BEGIN Entries provided
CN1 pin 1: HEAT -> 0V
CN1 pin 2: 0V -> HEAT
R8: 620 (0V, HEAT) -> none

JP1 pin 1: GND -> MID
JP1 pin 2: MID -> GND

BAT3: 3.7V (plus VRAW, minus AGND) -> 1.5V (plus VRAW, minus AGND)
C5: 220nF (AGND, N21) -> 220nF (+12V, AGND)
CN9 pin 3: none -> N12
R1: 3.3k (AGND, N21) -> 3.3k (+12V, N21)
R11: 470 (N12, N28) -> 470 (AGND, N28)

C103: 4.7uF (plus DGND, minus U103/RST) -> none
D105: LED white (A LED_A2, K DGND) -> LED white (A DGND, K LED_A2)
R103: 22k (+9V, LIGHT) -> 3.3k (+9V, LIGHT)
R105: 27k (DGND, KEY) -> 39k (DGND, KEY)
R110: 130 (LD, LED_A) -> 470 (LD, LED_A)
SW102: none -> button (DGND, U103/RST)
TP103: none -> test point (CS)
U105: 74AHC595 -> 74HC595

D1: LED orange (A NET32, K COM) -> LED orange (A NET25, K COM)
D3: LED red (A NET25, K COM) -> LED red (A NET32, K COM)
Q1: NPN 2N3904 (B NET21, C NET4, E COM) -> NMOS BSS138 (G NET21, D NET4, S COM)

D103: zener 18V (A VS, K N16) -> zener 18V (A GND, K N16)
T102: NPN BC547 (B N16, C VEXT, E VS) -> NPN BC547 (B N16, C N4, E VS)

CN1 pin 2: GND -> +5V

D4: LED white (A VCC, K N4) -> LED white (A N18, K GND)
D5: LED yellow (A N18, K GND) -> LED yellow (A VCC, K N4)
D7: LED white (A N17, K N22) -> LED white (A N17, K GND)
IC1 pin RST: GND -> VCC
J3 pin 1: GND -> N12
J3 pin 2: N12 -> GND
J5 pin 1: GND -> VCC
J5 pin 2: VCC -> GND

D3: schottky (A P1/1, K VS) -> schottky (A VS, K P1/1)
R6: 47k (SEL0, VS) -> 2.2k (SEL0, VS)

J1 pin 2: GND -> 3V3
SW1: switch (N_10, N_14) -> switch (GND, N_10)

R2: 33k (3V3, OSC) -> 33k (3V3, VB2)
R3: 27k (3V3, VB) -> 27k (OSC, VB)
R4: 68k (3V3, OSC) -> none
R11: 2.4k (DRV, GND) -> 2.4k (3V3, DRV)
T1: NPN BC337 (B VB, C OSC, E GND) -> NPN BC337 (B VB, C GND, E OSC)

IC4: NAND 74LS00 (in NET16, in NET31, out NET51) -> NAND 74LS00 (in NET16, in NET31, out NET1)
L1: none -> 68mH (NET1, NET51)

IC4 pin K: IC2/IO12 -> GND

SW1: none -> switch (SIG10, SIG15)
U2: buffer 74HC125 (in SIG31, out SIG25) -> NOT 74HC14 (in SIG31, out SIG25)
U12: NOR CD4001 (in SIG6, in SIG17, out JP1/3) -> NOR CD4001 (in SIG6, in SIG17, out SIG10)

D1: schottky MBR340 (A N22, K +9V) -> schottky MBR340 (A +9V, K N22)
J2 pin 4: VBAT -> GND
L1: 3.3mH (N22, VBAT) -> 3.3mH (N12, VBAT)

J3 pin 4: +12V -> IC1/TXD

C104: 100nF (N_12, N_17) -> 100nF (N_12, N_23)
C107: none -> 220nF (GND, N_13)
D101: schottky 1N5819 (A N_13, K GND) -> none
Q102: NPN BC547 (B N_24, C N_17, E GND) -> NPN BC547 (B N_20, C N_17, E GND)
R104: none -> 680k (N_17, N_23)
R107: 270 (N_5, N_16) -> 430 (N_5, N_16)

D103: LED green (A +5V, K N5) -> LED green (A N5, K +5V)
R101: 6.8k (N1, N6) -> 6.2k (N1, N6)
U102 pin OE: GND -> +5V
END Entries provided
**Aim of the exercise:**
Repeat, word for word, all of the data shown above.

**Output for this task:**
CN1 pin 1: HEAT -> 0V
CN1 pin 2: 0V -> HEAT
R8: 620 (0V, HEAT) -> none

JP1 pin 1: GND -> MID
JP1 pin 2: MID -> GND

BAT3: 3.7V (plus VRAW, minus AGND) -> 1.5V (plus VRAW, minus AGND)
C5: 220nF (AGND, N21) -> 220nF (+12V, AGND)
CN9 pin 3: none -> N12
R1: 3.3k (AGND, N21) -> 3.3k (+12V, N21)
R11: 470 (N12, N28) -> 470 (AGND, N28)

C103: 4.7uF (plus DGND, minus U103/RST) -> none
D105: LED white (A LED_A2, K DGND) -> LED white (A DGND, K LED_A2)
R103: 22k (+9V, LIGHT) -> 3.3k (+9V, LIGHT)
R105: 27k (DGND, KEY) -> 39k (DGND, KEY)
R110: 130 (LD, LED_A) -> 470 (LD, LED_A)
SW102: none -> button (DGND, U103/RST)
TP103: none -> test point (CS)
U105: 74AHC595 -> 74HC595

D1: LED orange (A NET32, K COM) -> LED orange (A NET25, K COM)
D3: LED red (A NET25, K COM) -> LED red (A NET32, K COM)
Q1: NPN 2N3904 (B NET21, C NET4, E COM) -> NMOS BSS138 (G NET21, D NET4, S COM)

D103: zener 18V (A VS, K N16) -> zener 18V (A GND, K N16)
T102: NPN BC547 (B N16, C VEXT, E VS) -> NPN BC547 (B N16, C N4, E VS)

CN1 pin 2: GND -> +5V

D4: LED white (A VCC, K N4) -> LED white (A N18, K GND)
D5: LED yellow (A N18, K GND) -> LED yellow (A VCC, K N4)
D7: LED white (A N17, K N22) -> LED white (A N17, K GND)
IC1 pin RST: GND -> VCC
J3 pin 1: GND -> N12
J3 pin 2: N12 -> GND
J5 pin 1: GND -> VCC
J5 pin 2: VCC -> GND

D3: schottky (A P1/1, K VS) -> schottky (A VS, K P1/1)
R6: 47k (SEL0, VS) -> 2.2k (SEL0, VS)

J1 pin 2: GND -> 3V3
SW1: switch (N_10, N_14) -> switch (GND, N_10)

R2: 33k (3V3, OSC) -> 33k (3V3, VB2)
R3: 27k (3V3, VB) -> 27k (OSC, VB)
R4: 68k (3V3, OSC) -> none
R11: 2.4k (DRV, GND) -> 2.4k (3V3, DRV)
T1: NPN BC337 (B VB, C OSC, E GND) -> NPN BC337 (B VB, C GND, E OSC)

IC4: NAND 74LS00 (in NET16, in NET31, out NET51) -> NAND 74LS00 (in NET16, in NET31, out NET1)
L1: none -> 68mH (NET1, NET51)

IC4 pin K: IC2/IO12 -> GND

SW1: none -> switch (SIG10, SIG15)
U2: buffer 74HC125 (in SIG31, out SIG25) -> NOT 74HC14 (in SIG31, out SIG25)
U12: NOR CD4001 (in SIG6, in SIG17, out JP1/3) -> NOR CD4001 (in SIG6, in SIG17, out SIG10)

D1: schottky MBR340 (A N22, K +9V) -> schottky MBR340 (A +9V, K N22)
J2 pin 4: VBAT -> GND
L1: 3.3mH (N22, VBAT) -> 3.3mH (N12, VBAT)

J3 pin 4: +12V -> IC1/TXD

C104: 100nF (N_12, N_17) -> 100nF (N_12, N_23)
C107: none -> 220nF (GND, N_13)
D101: schottky 1N5819 (A N_13, K GND) -> none
Q102: NPN BC547 (B N_24, C N_17, E GND) -> NPN BC547 (B N_20, C N_17, E GND)
R104: none -> 680k (N_17, N_23)
R107: 270 (N_5, N_16) -> 430 (N_5, N_16)

D103: LED green (A +5V, K N5) -> LED green (A N5, K +5V)
R101: 6.8k (N1, N6) -> 6.2k (N1, N6)
U102 pin OE: GND -> +5V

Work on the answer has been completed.